Entries follow. Give back exactly the lines starting at the one containing "TEMP pin OUT: A2 -> D2" and ending at the one containing "SCALE: CS1237 -> NAU7802", and no other lines.

**Dataset extract**
- Opening Delimiter -

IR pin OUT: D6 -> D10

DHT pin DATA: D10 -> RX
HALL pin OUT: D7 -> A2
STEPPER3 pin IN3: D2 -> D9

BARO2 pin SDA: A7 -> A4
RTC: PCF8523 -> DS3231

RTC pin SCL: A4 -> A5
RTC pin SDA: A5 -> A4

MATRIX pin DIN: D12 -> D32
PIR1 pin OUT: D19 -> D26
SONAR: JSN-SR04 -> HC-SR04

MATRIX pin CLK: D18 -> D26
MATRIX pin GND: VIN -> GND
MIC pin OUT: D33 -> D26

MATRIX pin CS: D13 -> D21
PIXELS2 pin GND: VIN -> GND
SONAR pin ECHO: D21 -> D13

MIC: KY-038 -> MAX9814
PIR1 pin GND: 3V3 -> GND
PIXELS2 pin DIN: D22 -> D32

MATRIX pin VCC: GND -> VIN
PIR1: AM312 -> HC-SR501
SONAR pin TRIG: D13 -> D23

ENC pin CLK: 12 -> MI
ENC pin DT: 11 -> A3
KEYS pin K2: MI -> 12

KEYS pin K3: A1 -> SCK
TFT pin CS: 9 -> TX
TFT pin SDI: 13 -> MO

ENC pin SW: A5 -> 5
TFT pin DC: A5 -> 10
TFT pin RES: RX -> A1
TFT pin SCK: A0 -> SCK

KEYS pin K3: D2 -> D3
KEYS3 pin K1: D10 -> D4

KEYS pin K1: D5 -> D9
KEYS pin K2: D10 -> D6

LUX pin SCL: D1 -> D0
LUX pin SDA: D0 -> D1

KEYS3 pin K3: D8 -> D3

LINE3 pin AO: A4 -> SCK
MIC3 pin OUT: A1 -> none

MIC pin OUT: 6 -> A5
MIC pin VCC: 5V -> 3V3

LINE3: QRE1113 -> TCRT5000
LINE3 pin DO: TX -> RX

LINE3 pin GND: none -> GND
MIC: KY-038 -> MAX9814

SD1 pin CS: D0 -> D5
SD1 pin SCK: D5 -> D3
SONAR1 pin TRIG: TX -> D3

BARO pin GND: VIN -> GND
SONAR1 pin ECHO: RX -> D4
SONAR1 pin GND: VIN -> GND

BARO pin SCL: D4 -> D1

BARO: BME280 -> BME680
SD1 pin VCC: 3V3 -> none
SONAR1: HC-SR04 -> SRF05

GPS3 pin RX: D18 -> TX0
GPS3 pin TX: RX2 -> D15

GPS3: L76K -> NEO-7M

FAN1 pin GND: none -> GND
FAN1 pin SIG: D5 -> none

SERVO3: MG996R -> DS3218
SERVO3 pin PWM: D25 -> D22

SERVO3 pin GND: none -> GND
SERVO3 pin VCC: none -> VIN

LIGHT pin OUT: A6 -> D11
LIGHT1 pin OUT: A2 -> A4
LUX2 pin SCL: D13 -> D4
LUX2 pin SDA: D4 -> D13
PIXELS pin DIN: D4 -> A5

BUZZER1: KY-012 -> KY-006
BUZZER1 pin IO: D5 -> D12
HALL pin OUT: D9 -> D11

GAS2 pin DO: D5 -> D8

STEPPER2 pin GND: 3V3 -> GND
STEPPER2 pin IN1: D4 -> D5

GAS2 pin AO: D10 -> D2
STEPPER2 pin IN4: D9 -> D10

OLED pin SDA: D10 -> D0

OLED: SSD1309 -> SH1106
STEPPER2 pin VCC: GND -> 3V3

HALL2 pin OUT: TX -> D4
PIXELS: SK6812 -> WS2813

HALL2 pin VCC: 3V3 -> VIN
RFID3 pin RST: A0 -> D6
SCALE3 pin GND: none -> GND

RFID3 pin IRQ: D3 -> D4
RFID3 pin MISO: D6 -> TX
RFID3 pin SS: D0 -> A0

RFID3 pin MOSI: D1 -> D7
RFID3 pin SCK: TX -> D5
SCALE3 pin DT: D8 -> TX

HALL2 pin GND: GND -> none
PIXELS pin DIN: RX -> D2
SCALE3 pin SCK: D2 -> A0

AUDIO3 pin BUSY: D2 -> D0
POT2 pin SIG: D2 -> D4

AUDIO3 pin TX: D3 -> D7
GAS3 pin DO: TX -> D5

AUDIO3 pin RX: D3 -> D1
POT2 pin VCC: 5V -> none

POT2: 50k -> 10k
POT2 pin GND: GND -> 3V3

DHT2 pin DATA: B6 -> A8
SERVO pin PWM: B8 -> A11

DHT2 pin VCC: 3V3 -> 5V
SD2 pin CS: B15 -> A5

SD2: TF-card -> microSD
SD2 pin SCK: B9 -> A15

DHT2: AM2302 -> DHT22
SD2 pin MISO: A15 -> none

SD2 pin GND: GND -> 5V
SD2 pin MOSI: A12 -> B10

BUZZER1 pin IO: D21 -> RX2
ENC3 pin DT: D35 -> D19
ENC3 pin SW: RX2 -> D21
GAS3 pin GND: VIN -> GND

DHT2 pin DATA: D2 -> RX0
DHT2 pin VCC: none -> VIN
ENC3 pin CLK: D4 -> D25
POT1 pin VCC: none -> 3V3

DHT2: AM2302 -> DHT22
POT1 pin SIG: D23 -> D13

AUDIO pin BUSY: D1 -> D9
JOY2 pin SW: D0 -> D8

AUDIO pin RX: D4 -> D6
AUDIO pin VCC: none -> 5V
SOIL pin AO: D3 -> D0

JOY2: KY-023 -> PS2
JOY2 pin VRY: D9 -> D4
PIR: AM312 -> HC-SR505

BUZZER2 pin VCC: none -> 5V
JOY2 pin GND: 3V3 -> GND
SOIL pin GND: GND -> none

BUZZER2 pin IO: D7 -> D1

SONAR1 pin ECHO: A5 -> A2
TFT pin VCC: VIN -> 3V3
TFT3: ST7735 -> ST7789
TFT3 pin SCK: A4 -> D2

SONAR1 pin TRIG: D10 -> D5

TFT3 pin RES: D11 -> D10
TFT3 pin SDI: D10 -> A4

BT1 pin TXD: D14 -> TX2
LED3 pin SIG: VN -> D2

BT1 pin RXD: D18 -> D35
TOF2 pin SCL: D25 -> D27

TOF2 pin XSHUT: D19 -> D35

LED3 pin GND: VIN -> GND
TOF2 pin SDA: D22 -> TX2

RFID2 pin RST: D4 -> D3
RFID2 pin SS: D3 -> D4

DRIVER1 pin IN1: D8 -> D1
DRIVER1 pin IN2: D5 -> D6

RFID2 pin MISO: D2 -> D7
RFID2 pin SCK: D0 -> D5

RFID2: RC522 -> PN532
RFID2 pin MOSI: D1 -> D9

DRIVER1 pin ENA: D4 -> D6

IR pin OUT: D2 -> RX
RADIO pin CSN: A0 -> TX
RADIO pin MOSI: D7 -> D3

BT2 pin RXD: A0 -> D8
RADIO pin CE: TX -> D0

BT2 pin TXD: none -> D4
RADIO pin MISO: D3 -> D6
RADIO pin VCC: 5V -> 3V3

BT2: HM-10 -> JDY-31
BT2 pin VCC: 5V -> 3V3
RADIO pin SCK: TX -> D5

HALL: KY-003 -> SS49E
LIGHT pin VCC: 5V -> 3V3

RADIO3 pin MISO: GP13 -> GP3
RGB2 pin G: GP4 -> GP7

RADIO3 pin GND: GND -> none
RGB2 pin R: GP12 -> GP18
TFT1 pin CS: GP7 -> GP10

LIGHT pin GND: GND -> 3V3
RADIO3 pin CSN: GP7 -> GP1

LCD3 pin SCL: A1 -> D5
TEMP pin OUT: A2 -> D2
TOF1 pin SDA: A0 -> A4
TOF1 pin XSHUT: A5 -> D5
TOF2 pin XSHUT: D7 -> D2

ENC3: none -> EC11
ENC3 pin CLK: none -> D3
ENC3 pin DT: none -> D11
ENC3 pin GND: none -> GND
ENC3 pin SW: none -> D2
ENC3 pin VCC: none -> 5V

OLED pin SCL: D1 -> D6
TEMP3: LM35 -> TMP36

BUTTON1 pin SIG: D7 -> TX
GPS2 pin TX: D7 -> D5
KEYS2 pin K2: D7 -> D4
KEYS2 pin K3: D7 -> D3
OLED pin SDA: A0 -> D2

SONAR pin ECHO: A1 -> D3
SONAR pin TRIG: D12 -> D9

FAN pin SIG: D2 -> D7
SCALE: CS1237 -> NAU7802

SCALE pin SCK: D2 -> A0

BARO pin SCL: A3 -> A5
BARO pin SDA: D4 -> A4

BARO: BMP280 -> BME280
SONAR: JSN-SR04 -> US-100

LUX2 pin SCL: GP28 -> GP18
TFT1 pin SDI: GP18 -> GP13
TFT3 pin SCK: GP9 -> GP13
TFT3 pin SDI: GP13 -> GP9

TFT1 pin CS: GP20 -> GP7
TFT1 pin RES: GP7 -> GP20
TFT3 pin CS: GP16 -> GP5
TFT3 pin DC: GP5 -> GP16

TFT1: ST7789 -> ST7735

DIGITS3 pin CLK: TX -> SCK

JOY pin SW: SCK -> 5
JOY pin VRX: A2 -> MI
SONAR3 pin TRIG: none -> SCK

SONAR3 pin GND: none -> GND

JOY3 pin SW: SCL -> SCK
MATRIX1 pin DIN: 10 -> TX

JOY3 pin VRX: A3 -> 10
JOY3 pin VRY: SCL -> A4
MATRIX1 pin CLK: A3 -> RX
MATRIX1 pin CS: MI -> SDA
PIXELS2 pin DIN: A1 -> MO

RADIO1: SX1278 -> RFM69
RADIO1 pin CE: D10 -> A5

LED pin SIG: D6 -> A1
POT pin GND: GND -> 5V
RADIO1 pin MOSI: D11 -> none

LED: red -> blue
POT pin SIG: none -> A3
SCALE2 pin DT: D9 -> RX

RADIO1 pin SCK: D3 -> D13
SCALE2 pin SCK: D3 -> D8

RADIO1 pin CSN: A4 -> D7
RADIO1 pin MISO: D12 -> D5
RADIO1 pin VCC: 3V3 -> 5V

- Closing Delimiter -

**Solution**
TEMP pin OUT: A2 -> D2
TOF1 pin SDA: A0 -> A4
TOF1 pin XSHUT: A5 -> D5
TOF2 pin XSHUT: D7 -> D2

ENC3: none -> EC11
ENC3 pin CLK: none -> D3
ENC3 pin DT: none -> D11
ENC3 pin GND: none -> GND
ENC3 pin SW: none -> D2
ENC3 pin VCC: none -> 5V

OLED pin SCL: D1 -> D6
TEMP3: LM35 -> TMP36

BUTTON1 pin SIG: D7 -> TX
GPS2 pin TX: D7 -> D5
KEYS2 pin K2: D7 -> D4
KEYS2 pin K3: D7 -> D3
OLED pin SDA: A0 -> D2

SONAR pin ECHO: A1 -> D3
SONAR pin TRIG: D12 -> D9

FAN pin SIG: D2 -> D7
SCALE: CS1237 -> NAU7802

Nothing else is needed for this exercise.